Scene image comparisons
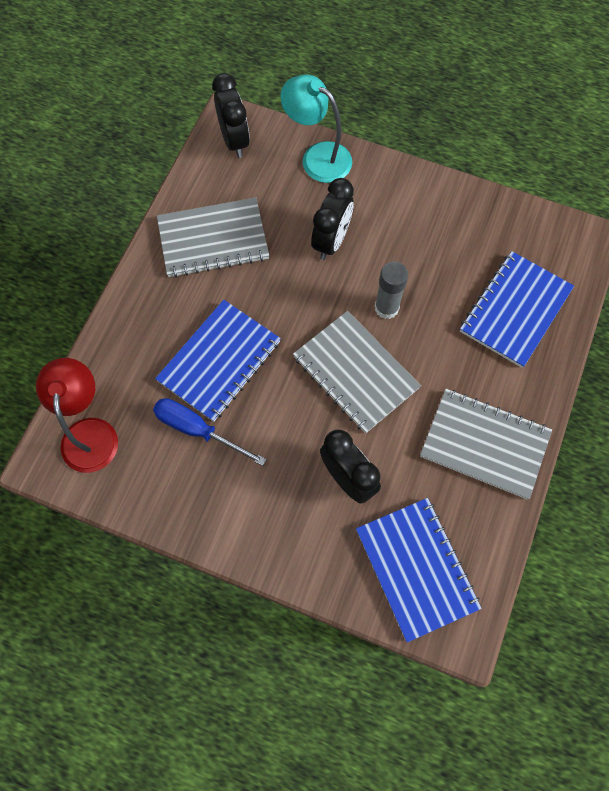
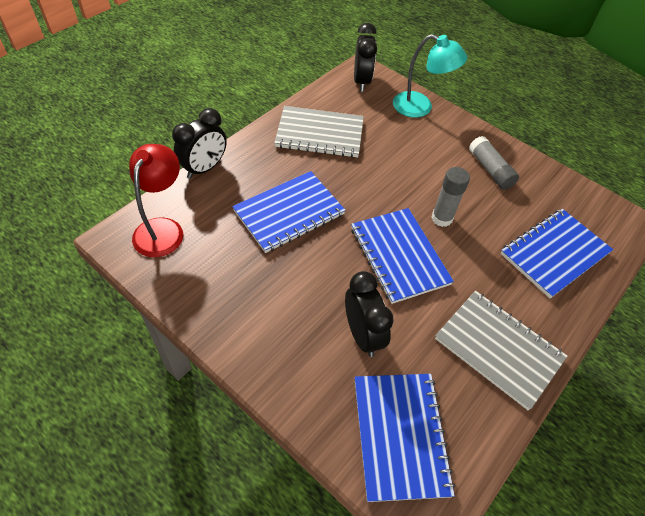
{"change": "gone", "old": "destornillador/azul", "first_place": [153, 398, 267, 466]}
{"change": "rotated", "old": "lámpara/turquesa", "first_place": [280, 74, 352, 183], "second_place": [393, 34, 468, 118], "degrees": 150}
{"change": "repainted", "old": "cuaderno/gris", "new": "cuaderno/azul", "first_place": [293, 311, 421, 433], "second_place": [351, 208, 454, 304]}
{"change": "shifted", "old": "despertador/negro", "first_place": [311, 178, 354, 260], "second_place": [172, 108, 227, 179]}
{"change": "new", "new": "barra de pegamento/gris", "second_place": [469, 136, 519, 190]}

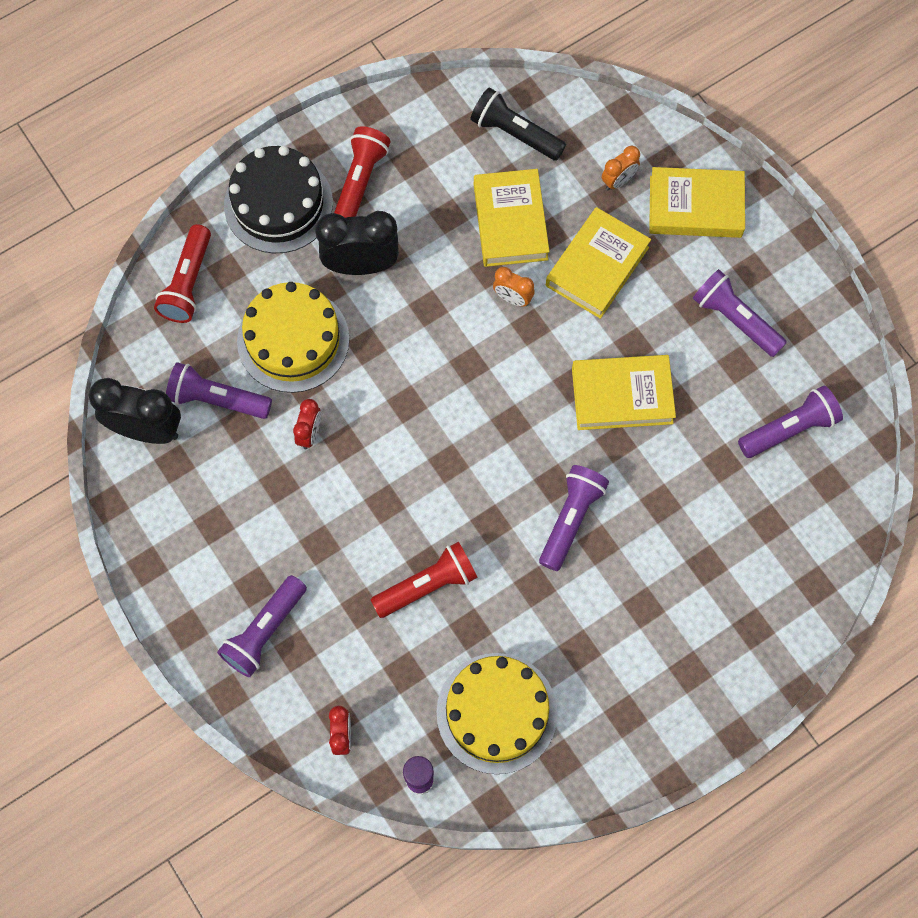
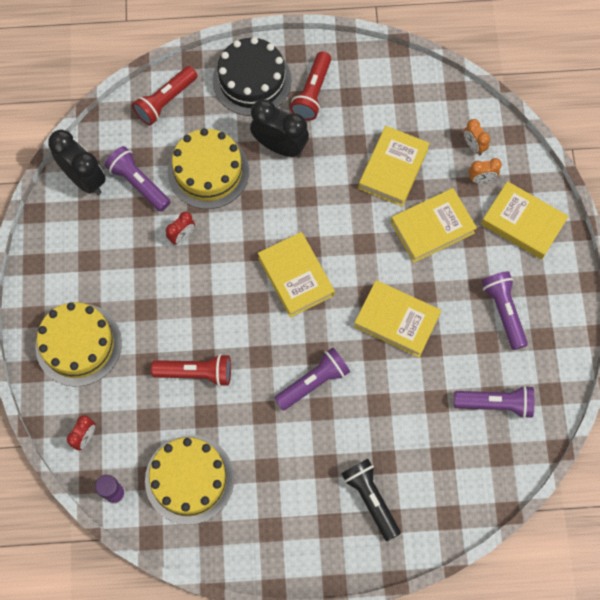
{"change": "swapped", "old": "lámpara de mano/morado", "new": "tarta/amarillo", "first_place": [217, 575, 307, 677], "second_place": [35, 302, 122, 386]}
{"change": "rotated", "old": "lámpara de mano/rojo", "first_place": [334, 126, 391, 218], "second_place": [290, 51, 331, 120], "degrees": 150}
{"change": "shifted", "old": "lámpara de mano/negro", "first_place": [470, 87, 566, 161], "second_place": [341, 459, 401, 541]}
{"change": "shifted", "old": "despertador/naranja", "first_place": [493, 267, 535, 307], "second_place": [464, 119, 490, 155]}
{"change": "new", "new": "libro/amarillo", "second_place": [258, 232, 335, 318]}

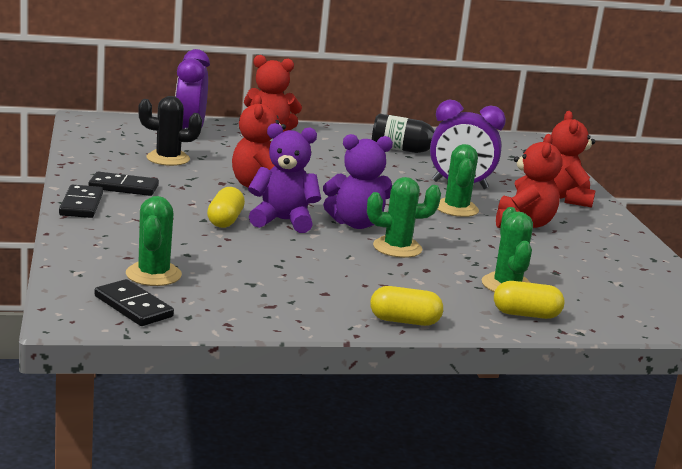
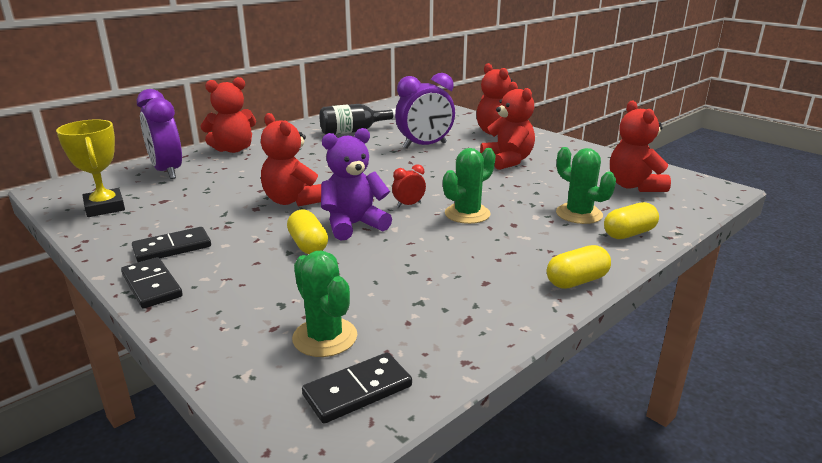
{"change": "rotated", "old": "ficha de dominó/negro", "first_place": [95, 279, 174, 326], "second_place": [302, 352, 412, 424], "degrees": -45}
{"change": "gone", "old": "cactus/negro", "first_place": [138, 96, 202, 166]}
{"change": "swapped", "old": "osito/morado", "new": "despertador/rojo", "first_place": [323, 134, 393, 229], "second_place": [392, 164, 426, 207]}
{"change": "gone", "old": "cactus/verde", "first_place": [437, 144, 479, 217]}
{"change": "new", "new": "trofeo/amarillo", "second_place": [56, 119, 125, 217]}
{"change": "new", "new": "osito/rojo", "second_place": [610, 100, 671, 192]}

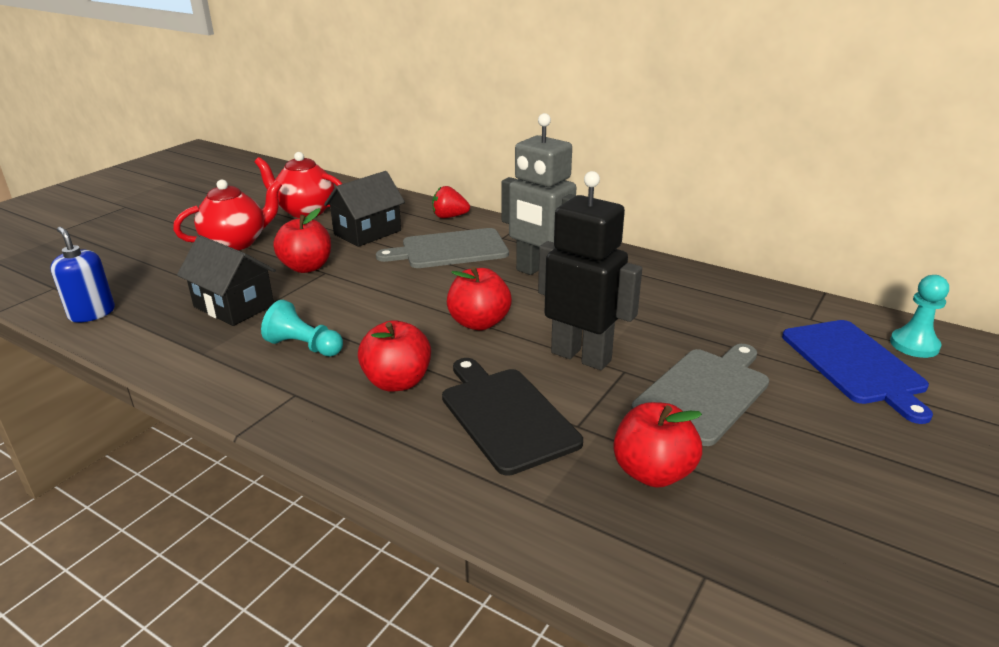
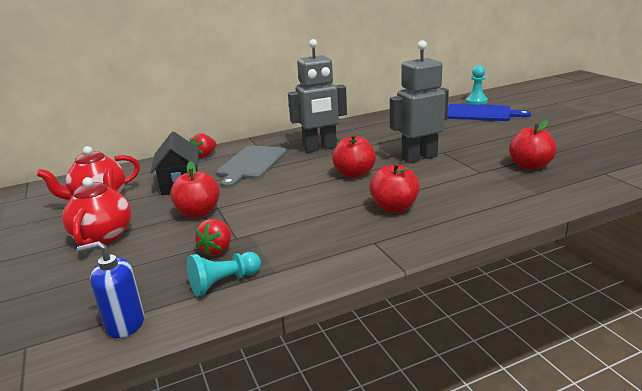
{"change": "swapped", "old": "casa/negro", "new": "fresa/rojo", "first_place": [177, 235, 276, 326], "second_place": [195, 219, 231, 256]}
{"change": "shifted", "old": "peón/turquesa", "first_place": [261, 300, 343, 357], "second_place": [187, 252, 261, 297]}
{"change": "gone", "old": "tabla de cortar/negro", "first_place": [442, 358, 583, 476]}
{"change": "repainted", "old": "robot/negro", "new": "robot/gris", "first_place": [538, 171, 642, 370], "second_place": [390, 40, 449, 163]}
{"change": "gone", "old": "tabla de cortar/gris", "first_place": [631, 344, 769, 446]}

> _Problem requirements_
When a line of the records includes "repainted", that line belongs in the answer.

> _Written reply_
{"change": "repainted", "old": "cuaderno/gris", "new": "cuaderno/azul", "first_place": [293, 311, 421, 433], "second_place": [351, 208, 454, 304]}
{"change": "repainted", "old": "robot/negro", "new": "robot/gris", "first_place": [538, 171, 642, 370], "second_place": [390, 40, 449, 163]}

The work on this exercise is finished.